| What the exercise asks |
Take the material below and reproduce, word for word, only the lines from the line with "green bucket [633,379,702,455]" through the line with "orange vase [194,191,258,321]".

========================================

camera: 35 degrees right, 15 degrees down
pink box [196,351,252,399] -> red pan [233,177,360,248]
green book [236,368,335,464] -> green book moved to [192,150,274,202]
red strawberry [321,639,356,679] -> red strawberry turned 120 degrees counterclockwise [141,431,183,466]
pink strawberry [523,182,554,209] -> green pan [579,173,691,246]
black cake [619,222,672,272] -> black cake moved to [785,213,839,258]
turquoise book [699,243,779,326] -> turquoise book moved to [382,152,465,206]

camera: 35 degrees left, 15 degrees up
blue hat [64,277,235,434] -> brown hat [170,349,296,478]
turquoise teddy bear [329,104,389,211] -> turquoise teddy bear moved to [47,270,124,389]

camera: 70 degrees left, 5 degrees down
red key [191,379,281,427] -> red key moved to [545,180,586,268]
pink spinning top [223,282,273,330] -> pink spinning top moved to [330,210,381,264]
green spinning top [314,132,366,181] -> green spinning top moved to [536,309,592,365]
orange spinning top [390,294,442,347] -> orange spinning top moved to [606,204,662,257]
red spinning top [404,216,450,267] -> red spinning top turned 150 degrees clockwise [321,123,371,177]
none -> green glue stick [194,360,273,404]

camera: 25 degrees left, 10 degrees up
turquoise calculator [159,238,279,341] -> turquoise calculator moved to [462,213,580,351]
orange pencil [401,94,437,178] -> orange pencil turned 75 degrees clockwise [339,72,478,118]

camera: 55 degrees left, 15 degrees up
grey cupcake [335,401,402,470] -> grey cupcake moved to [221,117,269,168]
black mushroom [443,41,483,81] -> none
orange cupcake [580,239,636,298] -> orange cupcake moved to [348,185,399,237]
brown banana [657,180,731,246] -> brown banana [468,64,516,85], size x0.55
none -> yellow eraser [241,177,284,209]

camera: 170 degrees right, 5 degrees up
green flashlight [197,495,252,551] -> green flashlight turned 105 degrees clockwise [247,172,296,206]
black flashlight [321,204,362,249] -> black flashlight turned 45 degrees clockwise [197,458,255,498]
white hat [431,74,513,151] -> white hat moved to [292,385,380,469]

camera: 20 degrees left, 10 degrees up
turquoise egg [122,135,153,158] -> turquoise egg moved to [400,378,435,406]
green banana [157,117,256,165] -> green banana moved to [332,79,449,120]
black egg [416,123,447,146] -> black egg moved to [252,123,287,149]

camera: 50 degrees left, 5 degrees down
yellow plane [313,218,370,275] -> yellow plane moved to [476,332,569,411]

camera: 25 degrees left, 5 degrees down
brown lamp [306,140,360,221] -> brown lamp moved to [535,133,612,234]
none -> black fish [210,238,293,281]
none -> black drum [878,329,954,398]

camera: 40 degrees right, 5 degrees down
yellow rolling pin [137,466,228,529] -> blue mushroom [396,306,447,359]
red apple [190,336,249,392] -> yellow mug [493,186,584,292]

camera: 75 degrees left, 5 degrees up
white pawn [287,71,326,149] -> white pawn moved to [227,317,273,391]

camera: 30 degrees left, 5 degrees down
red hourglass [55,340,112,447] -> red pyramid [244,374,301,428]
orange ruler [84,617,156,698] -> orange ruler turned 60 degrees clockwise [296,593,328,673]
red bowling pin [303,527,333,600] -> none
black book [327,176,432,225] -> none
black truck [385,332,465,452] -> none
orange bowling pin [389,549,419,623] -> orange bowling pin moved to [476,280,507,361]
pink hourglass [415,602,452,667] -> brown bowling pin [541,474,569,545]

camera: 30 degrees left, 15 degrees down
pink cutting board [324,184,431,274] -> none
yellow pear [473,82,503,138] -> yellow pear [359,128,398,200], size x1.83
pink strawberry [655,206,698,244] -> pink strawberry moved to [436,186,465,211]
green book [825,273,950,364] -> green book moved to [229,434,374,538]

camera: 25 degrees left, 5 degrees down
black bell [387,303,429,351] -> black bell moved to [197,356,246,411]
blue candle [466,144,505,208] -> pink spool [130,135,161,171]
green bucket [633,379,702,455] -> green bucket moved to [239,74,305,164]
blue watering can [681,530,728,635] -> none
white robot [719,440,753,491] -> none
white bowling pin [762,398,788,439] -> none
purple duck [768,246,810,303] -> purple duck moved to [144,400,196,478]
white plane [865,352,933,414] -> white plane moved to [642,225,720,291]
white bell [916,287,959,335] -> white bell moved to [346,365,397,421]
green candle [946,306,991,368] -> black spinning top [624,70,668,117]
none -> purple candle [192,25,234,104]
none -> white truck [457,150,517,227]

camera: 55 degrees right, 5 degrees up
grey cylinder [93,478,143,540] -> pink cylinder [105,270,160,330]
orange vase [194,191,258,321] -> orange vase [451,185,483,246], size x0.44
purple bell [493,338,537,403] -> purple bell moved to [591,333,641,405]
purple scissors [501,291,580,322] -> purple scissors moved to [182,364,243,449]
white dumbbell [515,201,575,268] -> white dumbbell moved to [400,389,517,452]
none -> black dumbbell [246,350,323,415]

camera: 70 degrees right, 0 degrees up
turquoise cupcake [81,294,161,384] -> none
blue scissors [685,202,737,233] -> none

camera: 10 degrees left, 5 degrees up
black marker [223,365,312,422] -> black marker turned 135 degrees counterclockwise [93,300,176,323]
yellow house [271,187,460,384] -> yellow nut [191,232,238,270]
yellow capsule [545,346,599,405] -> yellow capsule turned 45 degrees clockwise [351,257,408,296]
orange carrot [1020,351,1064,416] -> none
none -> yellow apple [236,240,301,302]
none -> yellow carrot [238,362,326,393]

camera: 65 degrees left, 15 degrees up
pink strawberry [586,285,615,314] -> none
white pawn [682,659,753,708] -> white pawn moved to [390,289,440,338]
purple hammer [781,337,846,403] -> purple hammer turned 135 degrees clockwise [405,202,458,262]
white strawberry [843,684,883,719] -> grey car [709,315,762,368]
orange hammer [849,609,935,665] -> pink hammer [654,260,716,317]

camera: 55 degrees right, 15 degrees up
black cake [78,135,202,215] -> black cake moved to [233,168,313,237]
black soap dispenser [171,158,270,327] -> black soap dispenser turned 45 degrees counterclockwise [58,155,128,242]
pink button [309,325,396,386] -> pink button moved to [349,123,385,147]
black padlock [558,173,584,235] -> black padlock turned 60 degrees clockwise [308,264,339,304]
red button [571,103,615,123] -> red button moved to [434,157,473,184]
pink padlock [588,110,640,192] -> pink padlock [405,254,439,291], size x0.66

========================================

| Worked solution |
green bucket [633,379,702,455] -> green bucket moved to [239,74,305,164]
blue watering can [681,530,728,635] -> none
white robot [719,440,753,491] -> none
white bowling pin [762,398,788,439] -> none
purple duck [768,246,810,303] -> purple duck moved to [144,400,196,478]
white plane [865,352,933,414] -> white plane moved to [642,225,720,291]
white bell [916,287,959,335] -> white bell moved to [346,365,397,421]
green candle [946,306,991,368] -> black spinning top [624,70,668,117]
none -> purple candle [192,25,234,104]
none -> white truck [457,150,517,227]

camera: 55 degrees right, 5 degrees up
grey cylinder [93,478,143,540] -> pink cylinder [105,270,160,330]
orange vase [194,191,258,321] -> orange vase [451,185,483,246], size x0.44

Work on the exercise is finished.